[Working data — start]

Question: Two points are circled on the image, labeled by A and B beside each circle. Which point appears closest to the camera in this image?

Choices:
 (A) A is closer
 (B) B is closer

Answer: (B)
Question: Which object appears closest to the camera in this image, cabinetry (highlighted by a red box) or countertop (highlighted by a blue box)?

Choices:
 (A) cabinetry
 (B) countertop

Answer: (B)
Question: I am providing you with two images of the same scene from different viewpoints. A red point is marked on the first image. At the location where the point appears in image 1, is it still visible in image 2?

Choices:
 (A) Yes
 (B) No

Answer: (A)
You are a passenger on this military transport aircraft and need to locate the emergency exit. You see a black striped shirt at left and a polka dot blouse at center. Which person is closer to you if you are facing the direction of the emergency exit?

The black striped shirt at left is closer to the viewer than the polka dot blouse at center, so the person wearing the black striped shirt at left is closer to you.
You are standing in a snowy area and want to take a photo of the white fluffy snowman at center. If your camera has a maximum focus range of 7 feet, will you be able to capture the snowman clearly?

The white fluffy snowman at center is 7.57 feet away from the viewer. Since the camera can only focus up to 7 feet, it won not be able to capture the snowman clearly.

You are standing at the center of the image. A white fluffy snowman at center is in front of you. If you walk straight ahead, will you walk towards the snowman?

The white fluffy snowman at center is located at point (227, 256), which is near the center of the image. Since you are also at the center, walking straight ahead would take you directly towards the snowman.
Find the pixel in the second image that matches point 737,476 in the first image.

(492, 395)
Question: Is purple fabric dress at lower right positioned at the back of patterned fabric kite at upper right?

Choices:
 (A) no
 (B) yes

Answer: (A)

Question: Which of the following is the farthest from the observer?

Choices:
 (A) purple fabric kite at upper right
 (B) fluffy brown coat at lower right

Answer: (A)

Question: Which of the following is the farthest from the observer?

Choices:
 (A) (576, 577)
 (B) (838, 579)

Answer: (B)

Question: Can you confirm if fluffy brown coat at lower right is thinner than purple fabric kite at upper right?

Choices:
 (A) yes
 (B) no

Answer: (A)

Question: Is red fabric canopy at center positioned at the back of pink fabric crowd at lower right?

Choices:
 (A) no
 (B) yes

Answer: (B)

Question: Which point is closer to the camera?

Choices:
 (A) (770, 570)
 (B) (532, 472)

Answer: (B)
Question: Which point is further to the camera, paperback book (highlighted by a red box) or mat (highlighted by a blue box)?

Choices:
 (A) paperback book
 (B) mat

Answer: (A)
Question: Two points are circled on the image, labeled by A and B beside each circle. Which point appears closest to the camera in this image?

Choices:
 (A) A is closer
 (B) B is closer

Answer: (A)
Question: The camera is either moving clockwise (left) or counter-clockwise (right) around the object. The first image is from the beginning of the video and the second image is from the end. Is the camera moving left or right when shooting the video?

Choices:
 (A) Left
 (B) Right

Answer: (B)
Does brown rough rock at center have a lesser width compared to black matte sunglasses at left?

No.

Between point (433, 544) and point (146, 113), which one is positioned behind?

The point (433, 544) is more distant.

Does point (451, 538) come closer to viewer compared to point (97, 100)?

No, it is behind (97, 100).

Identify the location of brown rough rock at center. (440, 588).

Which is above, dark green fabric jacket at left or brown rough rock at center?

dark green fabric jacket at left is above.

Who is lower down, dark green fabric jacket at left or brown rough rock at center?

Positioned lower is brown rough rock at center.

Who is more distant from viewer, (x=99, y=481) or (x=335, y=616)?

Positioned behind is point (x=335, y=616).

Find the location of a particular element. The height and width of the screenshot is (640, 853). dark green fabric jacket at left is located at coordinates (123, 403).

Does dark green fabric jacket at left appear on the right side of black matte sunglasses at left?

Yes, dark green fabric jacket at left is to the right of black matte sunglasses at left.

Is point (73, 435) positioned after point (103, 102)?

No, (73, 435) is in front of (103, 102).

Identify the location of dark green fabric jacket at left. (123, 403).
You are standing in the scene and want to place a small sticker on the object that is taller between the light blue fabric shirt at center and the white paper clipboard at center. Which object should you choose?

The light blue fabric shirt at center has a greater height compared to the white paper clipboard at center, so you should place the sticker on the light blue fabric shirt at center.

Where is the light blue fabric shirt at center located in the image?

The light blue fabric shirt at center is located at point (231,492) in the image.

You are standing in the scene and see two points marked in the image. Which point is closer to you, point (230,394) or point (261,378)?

[Working data — finish]

Rewrite the rows above with every occurrence of "snowman" changed to "snow sculpture" and all other text left unchanged.

### Completed task
Question: Two points are circled on the image, labeled by A and B beside each circle. Which point appears closest to the camera in this image?

Choices:
 (A) A is closer
 (B) B is closer

Answer: (B)
Question: Which object appears closest to the camera in this image, cabinetry (highlighted by a red box) or countertop (highlighted by a blue box)?

Choices:
 (A) cabinetry
 (B) countertop

Answer: (B)
Question: I am providing you with two images of the same scene from different viewpoints. A red point is marked on the first image. At the location where the point appears in image 1, is it still visible in image 2?

Choices:
 (A) Yes
 (B) No

Answer: (A)
You are a passenger on this military transport aircraft and need to locate the emergency exit. You see a black striped shirt at left and a polka dot blouse at center. Which person is closer to you if you are facing the direction of the emergency exit?

The black striped shirt at left is closer to the viewer than the polka dot blouse at center, so the person wearing the black striped shirt at left is closer to you.
You are standing in a snowy area and want to take a photo of the white fluffy snow sculpture at center. If your camera has a maximum focus range of 7 feet, will you be able to capture the snow sculpture clearly?

The white fluffy snow sculpture at center is 7.57 feet away from the viewer. Since the camera can only focus up to 7 feet, it won not be able to capture the snow sculpture clearly.

You are standing at the center of the image. A white fluffy snow sculpture at center is in front of you. If you walk straight ahead, will you walk towards the snow sculpture?

The white fluffy snow sculpture at center is located at point (227, 256), which is near the center of the image. Since you are also at the center, walking straight ahead would take you directly towards the snow sculpture.
Find the pixel in the second image that matches point 737,476 in the first image.

(492, 395)
Question: Is purple fabric dress at lower right positioned at the back of patterned fabric kite at upper right?

Choices:
 (A) no
 (B) yes

Answer: (A)

Question: Which of the following is the farthest from the observer?

Choices:
 (A) purple fabric kite at upper right
 (B) fluffy brown coat at lower right

Answer: (A)

Question: Which of the following is the farthest from the observer?

Choices:
 (A) (576, 577)
 (B) (838, 579)

Answer: (B)

Question: Can you confirm if fluffy brown coat at lower right is thinner than purple fabric kite at upper right?

Choices:
 (A) yes
 (B) no

Answer: (A)

Question: Is red fabric canopy at center positioned at the back of pink fabric crowd at lower right?

Choices:
 (A) no
 (B) yes

Answer: (B)

Question: Which point is closer to the camera?

Choices:
 (A) (770, 570)
 (B) (532, 472)

Answer: (B)
Question: Which point is further to the camera, paperback book (highlighted by a red box) or mat (highlighted by a blue box)?

Choices:
 (A) paperback book
 (B) mat

Answer: (A)
Question: Two points are circled on the image, labeled by A and B beside each circle. Which point appears closest to the camera in this image?

Choices:
 (A) A is closer
 (B) B is closer

Answer: (A)
Question: The camera is either moving clockwise (left) or counter-clockwise (right) around the object. The first image is from the beginning of the video and the second image is from the end. Is the camera moving left or right when shooting the video?

Choices:
 (A) Left
 (B) Right

Answer: (B)
Does brown rough rock at center have a lesser width compared to black matte sunglasses at left?

No.

Between point (433, 544) and point (146, 113), which one is positioned behind?

The point (433, 544) is more distant.

Does point (451, 538) come closer to viewer compared to point (97, 100)?

No, it is behind (97, 100).

Identify the location of brown rough rock at center. (440, 588).

Which is above, dark green fabric jacket at left or brown rough rock at center?

dark green fabric jacket at left is above.

Who is lower down, dark green fabric jacket at left or brown rough rock at center?

Positioned lower is brown rough rock at center.

Who is more distant from viewer, (x=99, y=481) or (x=335, y=616)?

Positioned behind is point (x=335, y=616).

Find the location of a particular element. The height and width of the screenshot is (640, 853). dark green fabric jacket at left is located at coordinates (123, 403).

Does dark green fabric jacket at left appear on the right side of black matte sunglasses at left?

Yes, dark green fabric jacket at left is to the right of black matte sunglasses at left.

Is point (73, 435) positioned after point (103, 102)?

No, (73, 435) is in front of (103, 102).

Identify the location of dark green fabric jacket at left. (123, 403).
You are standing in the scene and want to place a small sticker on the object that is taller between the light blue fabric shirt at center and the white paper clipboard at center. Which object should you choose?

The light blue fabric shirt at center has a greater height compared to the white paper clipboard at center, so you should place the sticker on the light blue fabric shirt at center.

Where is the light blue fabric shirt at center located in the image?

The light blue fabric shirt at center is located at point (231,492) in the image.

You are standing in the scene and see two points marked in the image. Which point is closer to you, point (230,394) or point (261,378)?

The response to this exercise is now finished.